Job: Copy out the line that contains "purple spinning top [450,168,496,215]" and the lines after it through the final one in the entries below, exactly, with no other lines.

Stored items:
──────

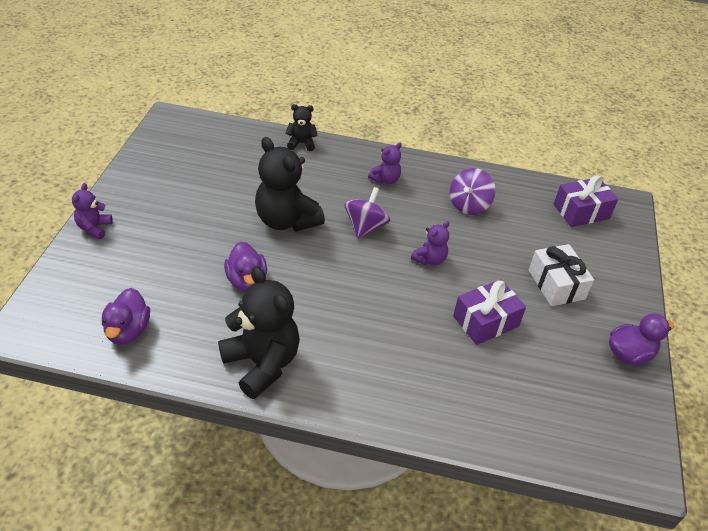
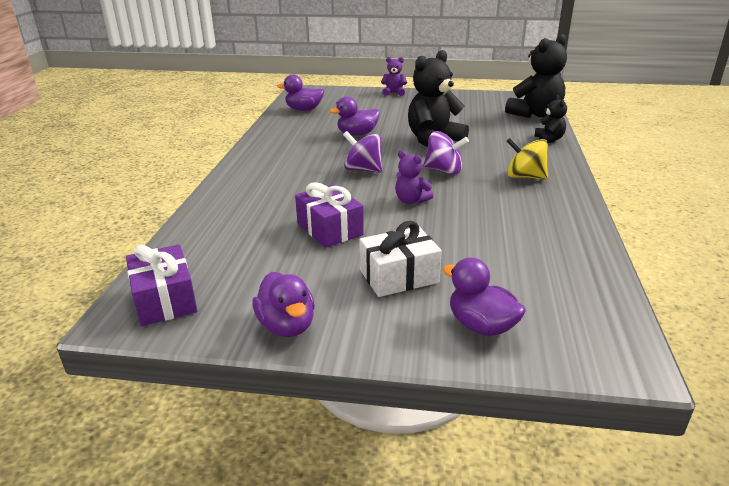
camera: 90 degrees right, 15 degrees down
black teddy bear [218,266,300,399] -> black teddy bear moved to [505,34,567,118]
purple teddy bear [368,142,402,184] -> yellow spinning top [506,137,548,179]
purple spinning top [450,168,496,215] -> purple spinning top moved to [343,131,382,173]
purple gift [553,175,618,227] -> purple gift moved to [126,244,198,326]
none -> purple duck [442,257,526,336]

──────

Your response:
purple spinning top [450,168,496,215] -> purple spinning top moved to [343,131,382,173]
purple gift [553,175,618,227] -> purple gift moved to [126,244,198,326]
none -> purple duck [442,257,526,336]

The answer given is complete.